Lower down are entries containing pictures. Copy exactly, without those pictures, the lines from the line with "U5 pin THR: none -> U5/DIS" through the line with "T3: NPN (B N003, C".

### SUPPLIED DATA
================================
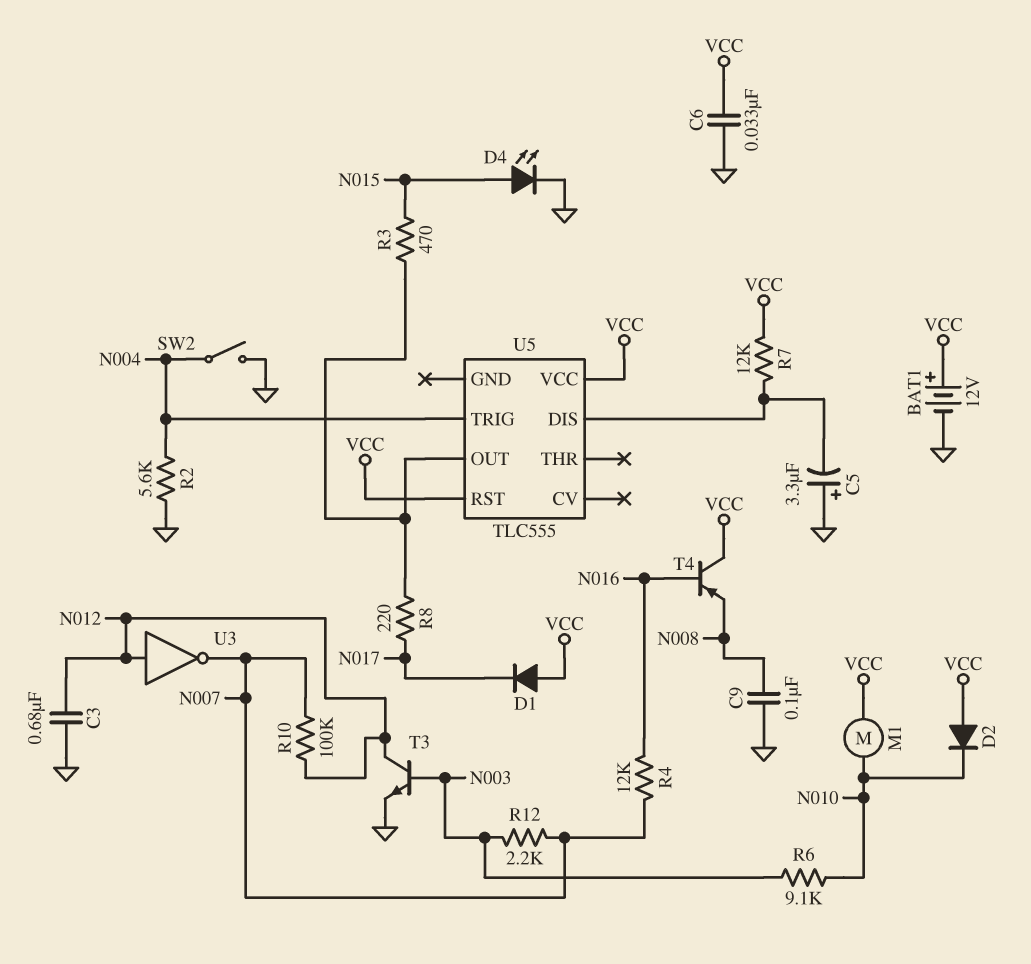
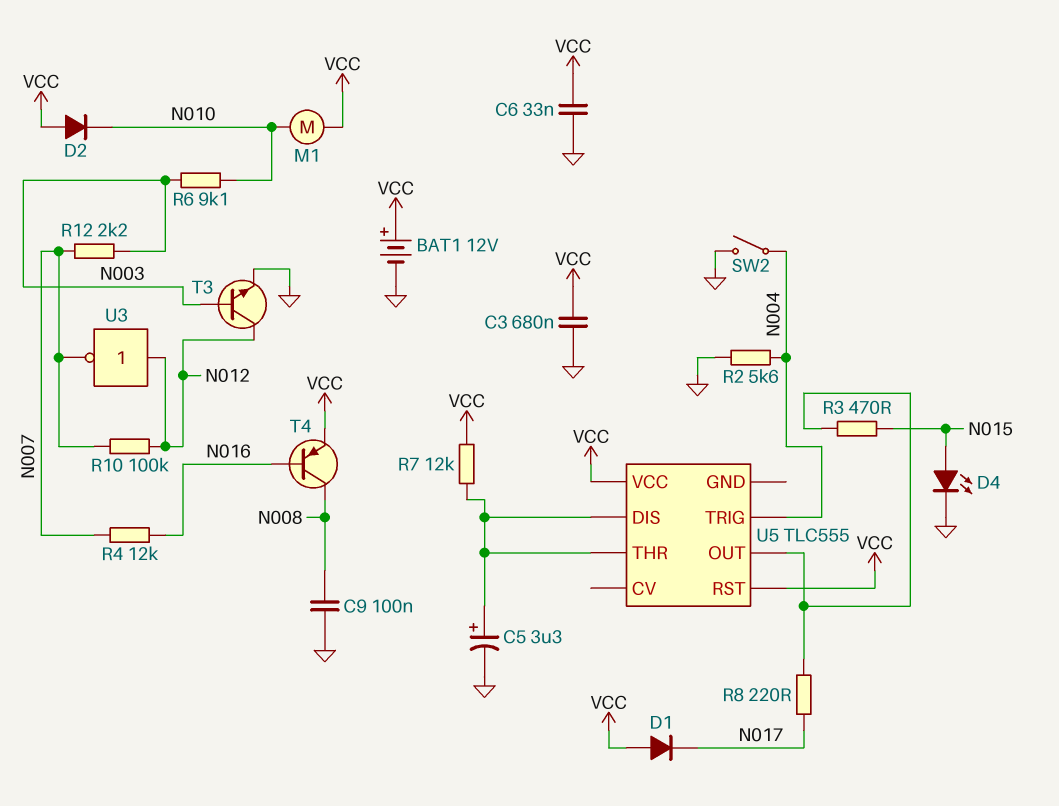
C3: 680nF (GND, N012) -> 680nF (GND, VCC)
C5: 3.3uF (plus GND, minus U5/DIS) -> 3.3uF (plus U5/DIS, minus GND)
T4: PNP (B N016, C VCC, E N008) -> PNP (B N016, C N008, E VCC)
U5 pin THR: none -> U5/DIS

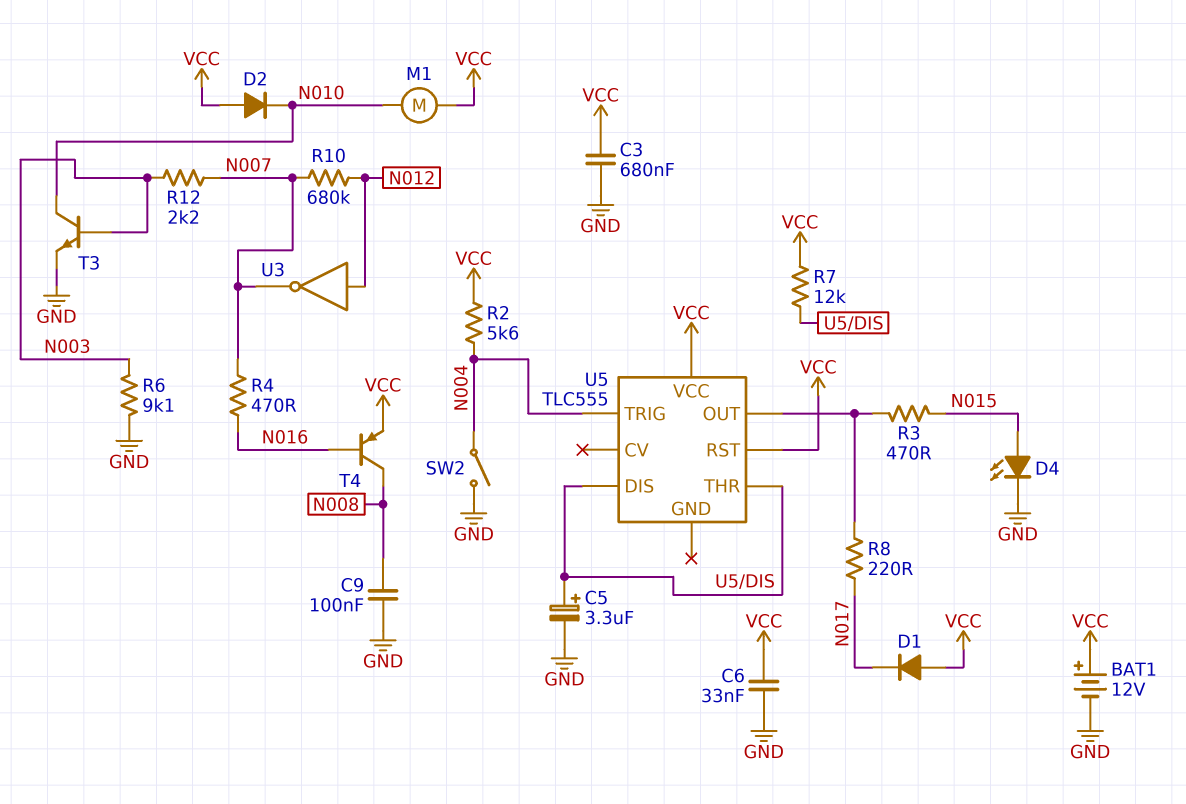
R2: 5.6k (GND, N004) -> 5.6k (N004, VCC)
R4: 12k (N007, N016) -> 470 (N007, N016)
R6: 9.1k (N003, N010) -> 9.1k (GND, N003)
R10: 100k (N007, N012) -> 680k (N007, N012)
T3: NPN (B N003, C N012, E GND) -> NPN (B N003, C N010, E GND)

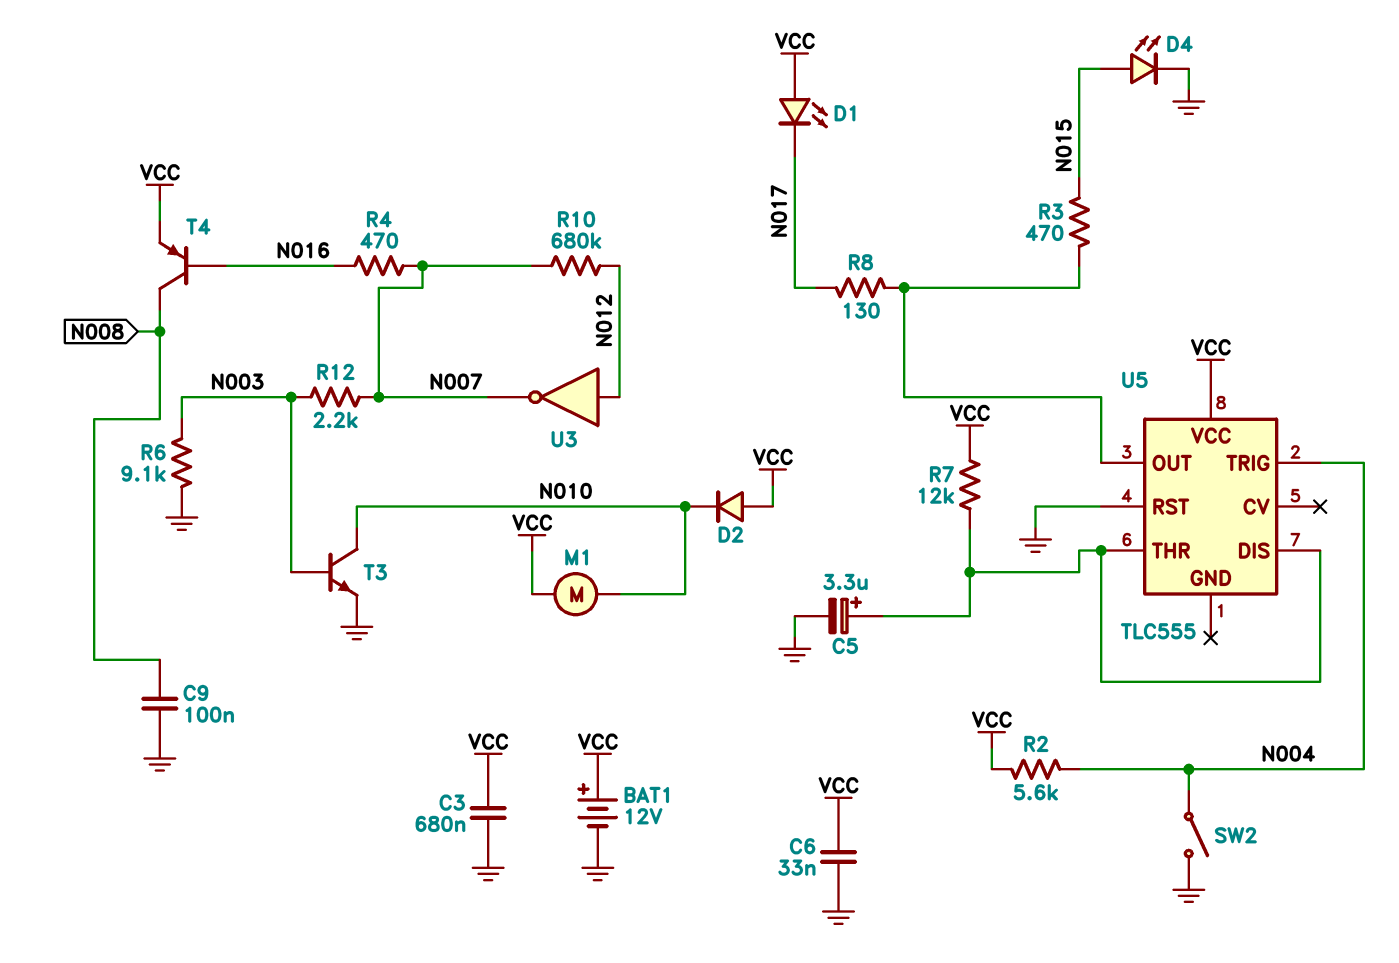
D1: diode (A VCC, K N017) -> LED (A VCC, K N017)
R8: 220 (N017, U5/OUT) -> 130 (N017, U5/OUT)
U5 pin RST: VCC -> GND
================================
### SOLUTION FOR THIS EXERCISE
U5 pin THR: none -> U5/DIS

R2: 5.6k (GND, N004) -> 5.6k (N004, VCC)
R4: 12k (N007, N016) -> 470 (N007, N016)
R6: 9.1k (N003, N010) -> 9.1k (GND, N003)
R10: 100k (N007, N012) -> 680k (N007, N012)
T3: NPN (B N003, C N012, E GND) -> NPN (B N003, C N010, E GND)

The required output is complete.